- _Data extracted from a collection_
★ ★ ★ ★

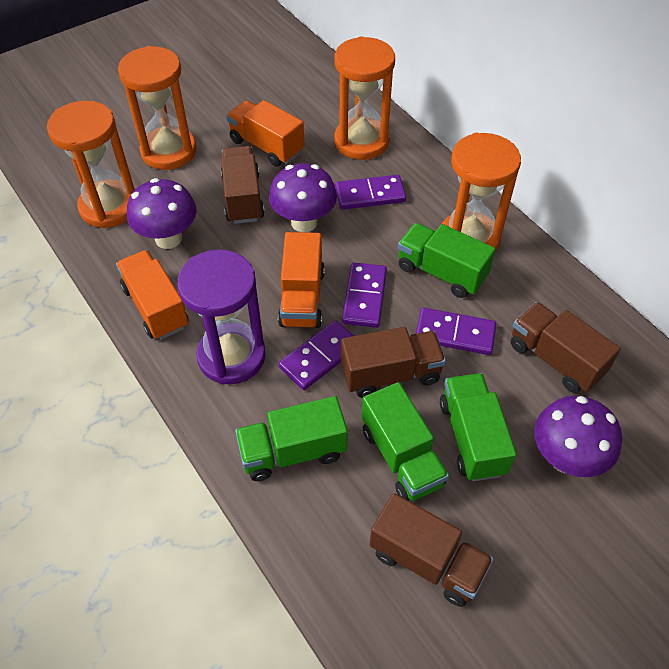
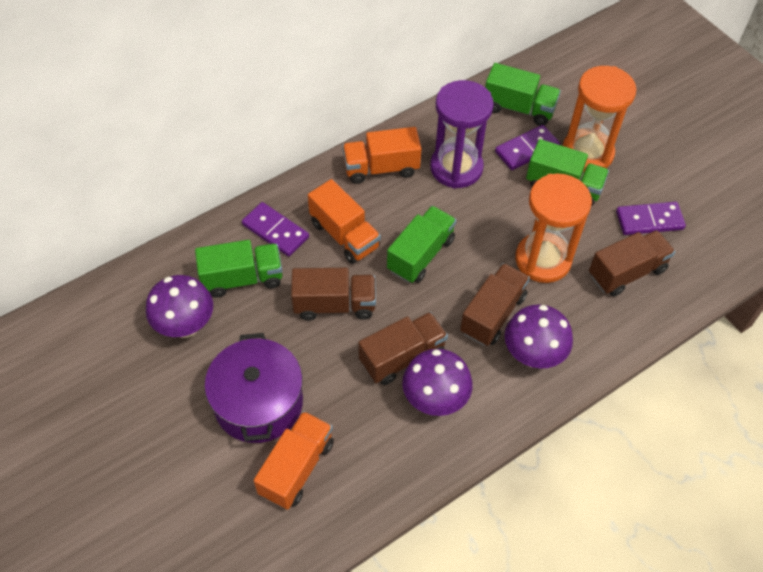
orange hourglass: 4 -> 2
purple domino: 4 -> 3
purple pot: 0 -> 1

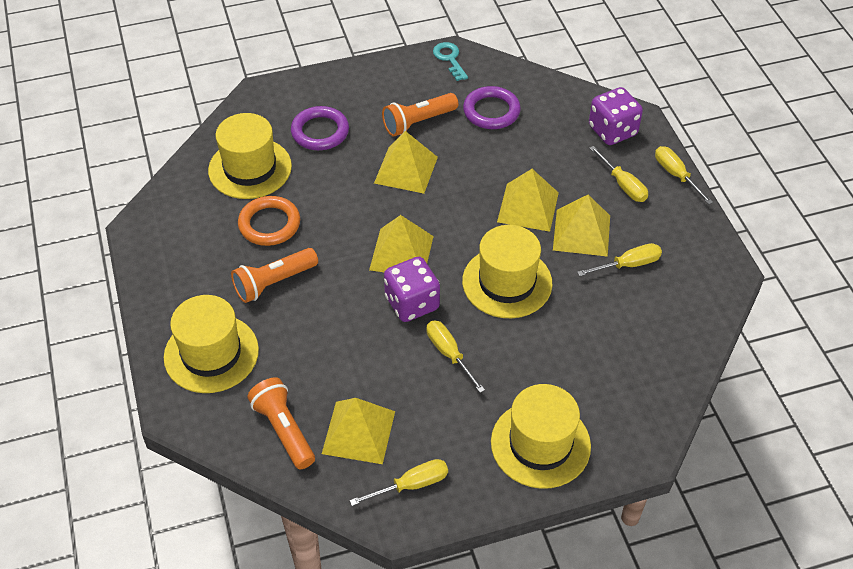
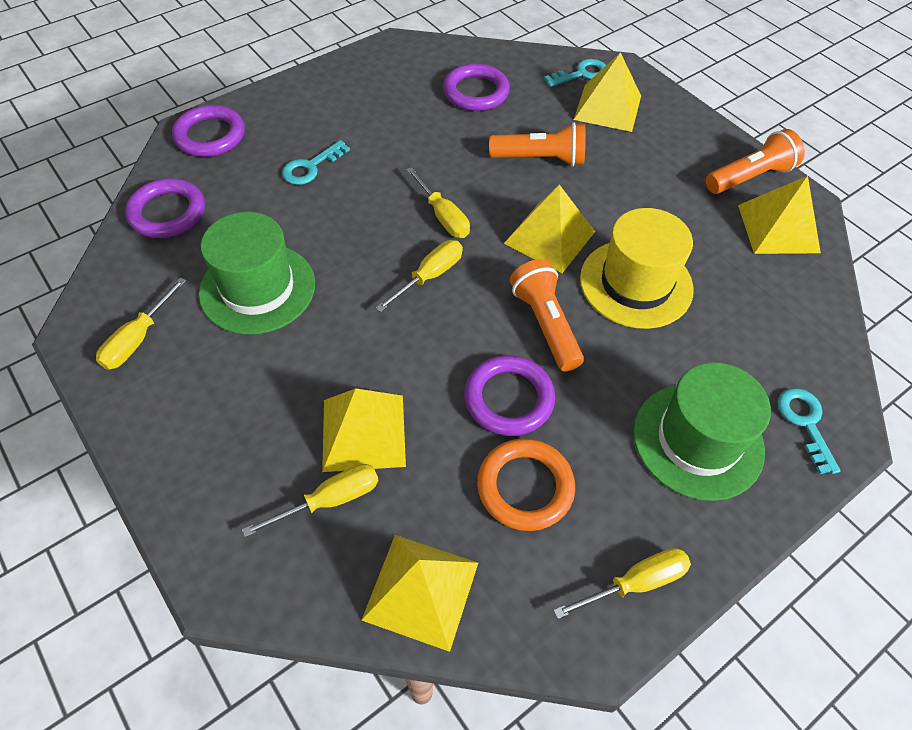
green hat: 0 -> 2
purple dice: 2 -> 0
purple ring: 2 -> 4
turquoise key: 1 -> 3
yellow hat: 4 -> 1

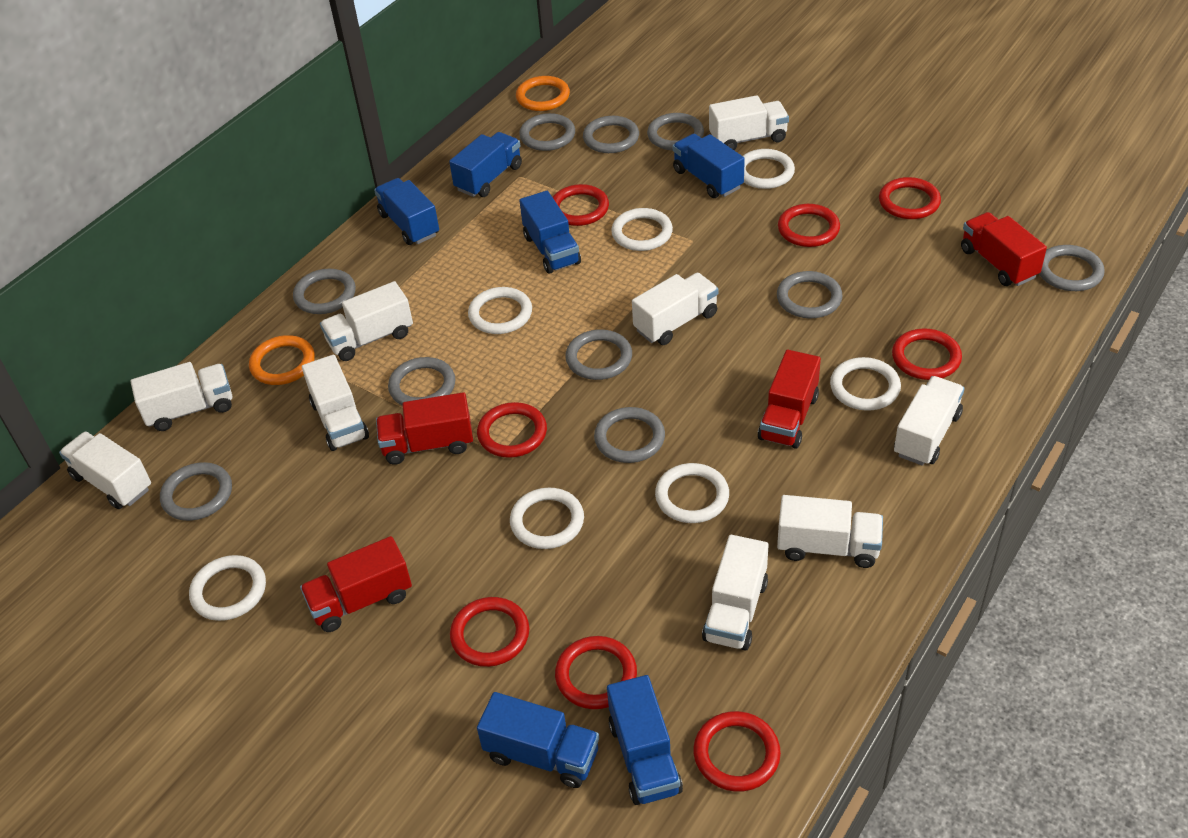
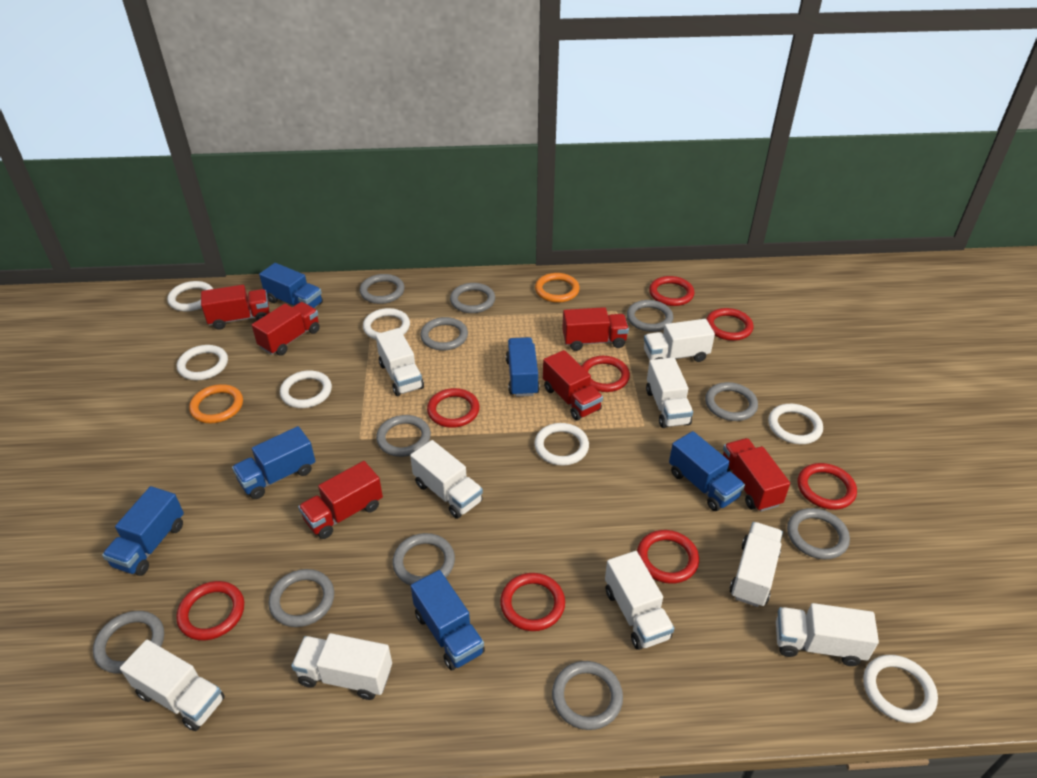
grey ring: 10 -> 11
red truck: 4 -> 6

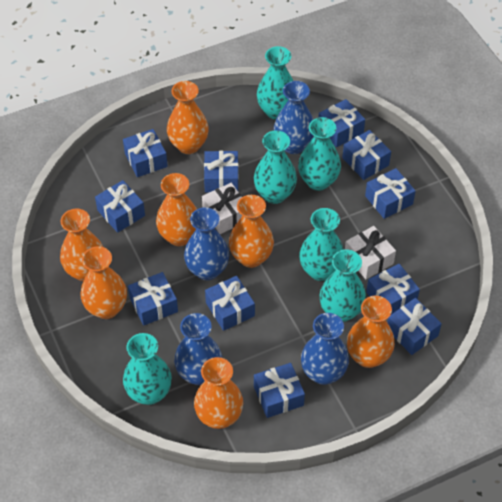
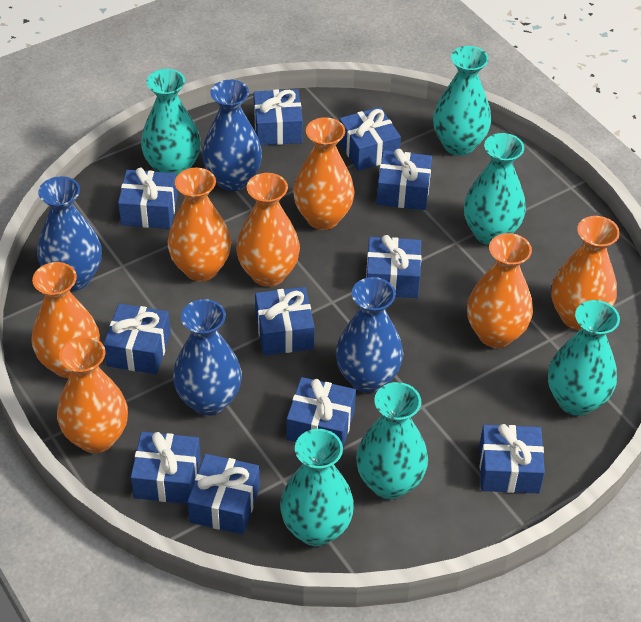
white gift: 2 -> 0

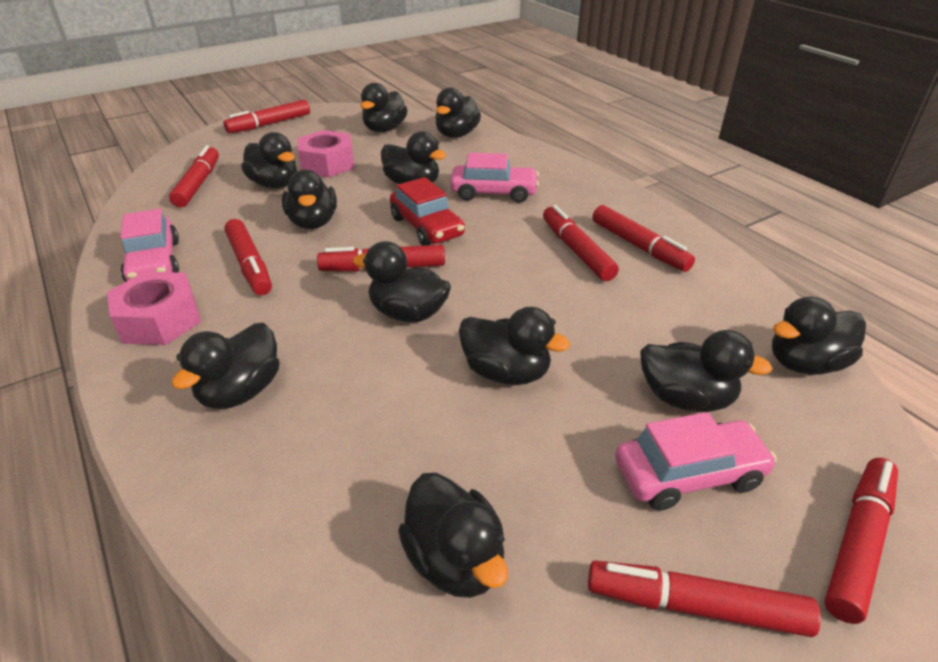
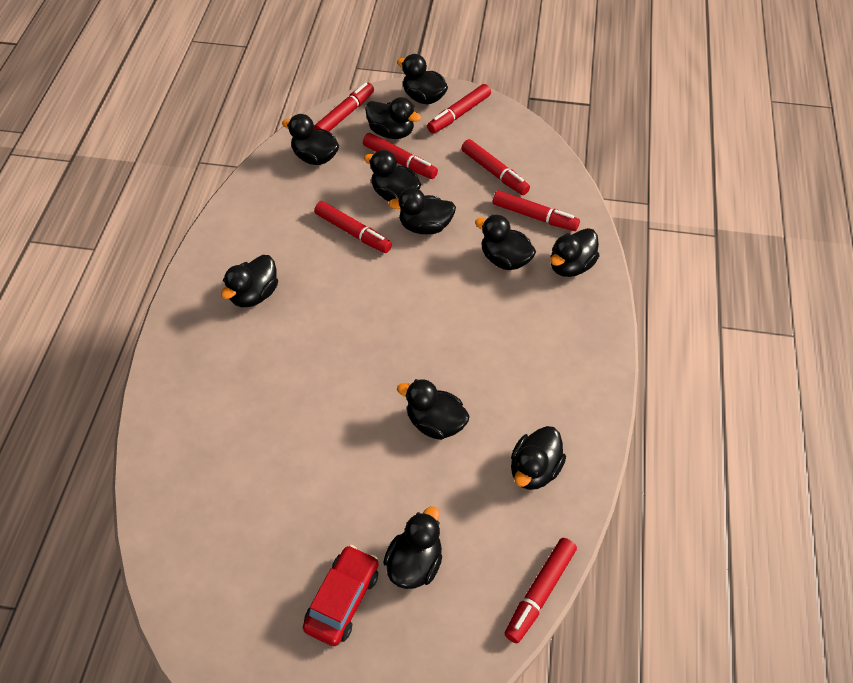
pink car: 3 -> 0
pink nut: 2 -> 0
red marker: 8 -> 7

★ ★ ★ ★

- _TASK ITEM_
The output should consist of the records above, reproduced exactly, without pictures.

- _RESPONSE TO THIS EXERCISE_
orange hourglass: 4 -> 2
purple domino: 4 -> 3
purple pot: 0 -> 1

green hat: 0 -> 2
purple dice: 2 -> 0
purple ring: 2 -> 4
turquoise key: 1 -> 3
yellow hat: 4 -> 1

grey ring: 10 -> 11
red truck: 4 -> 6

white gift: 2 -> 0

pink car: 3 -> 0
pink nut: 2 -> 0
red marker: 8 -> 7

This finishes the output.